## Data for this exercise
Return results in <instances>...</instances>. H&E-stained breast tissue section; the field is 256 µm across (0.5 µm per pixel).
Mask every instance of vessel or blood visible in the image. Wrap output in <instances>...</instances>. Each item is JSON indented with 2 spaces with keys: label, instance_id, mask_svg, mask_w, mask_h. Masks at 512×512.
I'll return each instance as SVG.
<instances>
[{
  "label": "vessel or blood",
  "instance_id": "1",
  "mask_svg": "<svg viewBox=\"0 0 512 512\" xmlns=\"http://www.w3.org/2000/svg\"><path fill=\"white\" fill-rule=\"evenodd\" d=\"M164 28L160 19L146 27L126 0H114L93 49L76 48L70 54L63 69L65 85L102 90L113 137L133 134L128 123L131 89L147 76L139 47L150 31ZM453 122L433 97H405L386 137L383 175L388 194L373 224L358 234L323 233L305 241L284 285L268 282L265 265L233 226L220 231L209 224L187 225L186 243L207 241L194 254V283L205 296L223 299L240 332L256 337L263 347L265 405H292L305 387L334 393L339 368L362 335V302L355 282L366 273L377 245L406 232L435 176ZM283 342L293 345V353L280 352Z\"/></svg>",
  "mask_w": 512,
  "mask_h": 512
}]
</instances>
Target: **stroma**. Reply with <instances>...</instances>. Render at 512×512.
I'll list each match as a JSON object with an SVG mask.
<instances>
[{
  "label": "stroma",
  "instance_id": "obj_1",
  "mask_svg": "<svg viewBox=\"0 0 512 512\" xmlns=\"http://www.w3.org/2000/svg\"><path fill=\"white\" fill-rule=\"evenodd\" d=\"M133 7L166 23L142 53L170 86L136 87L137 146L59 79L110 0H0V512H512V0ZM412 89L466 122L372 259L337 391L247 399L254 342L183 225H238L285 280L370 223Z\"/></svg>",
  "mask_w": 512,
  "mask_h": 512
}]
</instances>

## Objective
Repeat all of the records above exactly as they appear.

## Written answer
Return results in <instances>...</instances>. H&E-stained breast tissue section; the field is 256 µm across (0.5 µm per pixel).
Mask every instance of vessel or blood visible in the image. Wrap output in <instances>...</instances>. Each item is JSON indented with 2 spaces with keys: label, instance_id, mask_svg, mask_w, mask_h. Masks at 512×512.
I'll return each instance as SVG.
<instances>
[{
  "label": "vessel or blood",
  "instance_id": "1",
  "mask_svg": "<svg viewBox=\"0 0 512 512\" xmlns=\"http://www.w3.org/2000/svg\"><path fill=\"white\" fill-rule=\"evenodd\" d=\"M164 28L160 19L146 27L126 0H114L93 49L76 48L70 54L63 69L65 85L102 90L113 137L133 134L128 123L131 89L147 76L139 47L150 31ZM453 122L433 97H405L386 137L383 175L388 194L373 224L358 234L323 233L305 241L284 285L268 282L265 265L233 226L220 231L209 224L187 225L186 243L207 241L194 254V283L205 296L223 299L240 332L256 337L263 347L265 405H292L305 387L334 393L339 368L362 335V302L355 282L366 273L377 245L406 232L435 176ZM283 342L293 345V353L280 352Z\"/></svg>",
  "mask_w": 512,
  "mask_h": 512
}]
</instances>
Target: **stroma**. Reply with <instances>...</instances>. Render at 512×512.
I'll list each match as a JSON object with an SVG mask.
<instances>
[{
  "label": "stroma",
  "instance_id": "obj_1",
  "mask_svg": "<svg viewBox=\"0 0 512 512\" xmlns=\"http://www.w3.org/2000/svg\"><path fill=\"white\" fill-rule=\"evenodd\" d=\"M133 7L166 23L142 53L170 86L136 87L137 146L59 79L110 0H0V512H512V0ZM412 89L466 122L372 259L337 391L247 399L254 342L183 225H238L285 280L370 223Z\"/></svg>",
  "mask_w": 512,
  "mask_h": 512
}]
</instances>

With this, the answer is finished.